__RECORDS SUPPLIED__
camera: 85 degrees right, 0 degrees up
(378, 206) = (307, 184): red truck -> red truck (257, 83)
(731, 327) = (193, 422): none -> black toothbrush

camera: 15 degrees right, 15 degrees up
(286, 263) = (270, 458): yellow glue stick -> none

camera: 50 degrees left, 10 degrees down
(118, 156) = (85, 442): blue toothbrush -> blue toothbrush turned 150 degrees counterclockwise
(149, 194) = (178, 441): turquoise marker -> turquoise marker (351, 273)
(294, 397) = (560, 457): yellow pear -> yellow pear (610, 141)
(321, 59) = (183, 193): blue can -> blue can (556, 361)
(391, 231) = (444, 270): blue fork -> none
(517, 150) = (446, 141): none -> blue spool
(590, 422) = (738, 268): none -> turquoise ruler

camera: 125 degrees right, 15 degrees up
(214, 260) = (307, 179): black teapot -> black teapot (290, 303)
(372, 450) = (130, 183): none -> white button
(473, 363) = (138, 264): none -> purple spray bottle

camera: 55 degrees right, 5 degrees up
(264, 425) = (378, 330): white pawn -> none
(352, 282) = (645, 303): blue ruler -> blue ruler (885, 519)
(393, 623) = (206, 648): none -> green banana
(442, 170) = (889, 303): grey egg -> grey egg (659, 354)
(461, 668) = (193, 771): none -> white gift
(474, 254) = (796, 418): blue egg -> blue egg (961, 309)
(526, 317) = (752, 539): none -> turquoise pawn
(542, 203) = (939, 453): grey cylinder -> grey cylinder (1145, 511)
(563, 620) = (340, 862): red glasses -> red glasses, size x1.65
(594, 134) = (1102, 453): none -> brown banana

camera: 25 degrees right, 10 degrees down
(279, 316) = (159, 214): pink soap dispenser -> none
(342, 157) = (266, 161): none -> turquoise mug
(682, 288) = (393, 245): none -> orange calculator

__PROMPT__
Your answer should hold every line of the entries that contains the string "yellow".

__WRITTEN SOLUTION__
(286, 263) = (270, 458): yellow glue stick -> none
(294, 397) = (560, 457): yellow pear -> yellow pear (610, 141)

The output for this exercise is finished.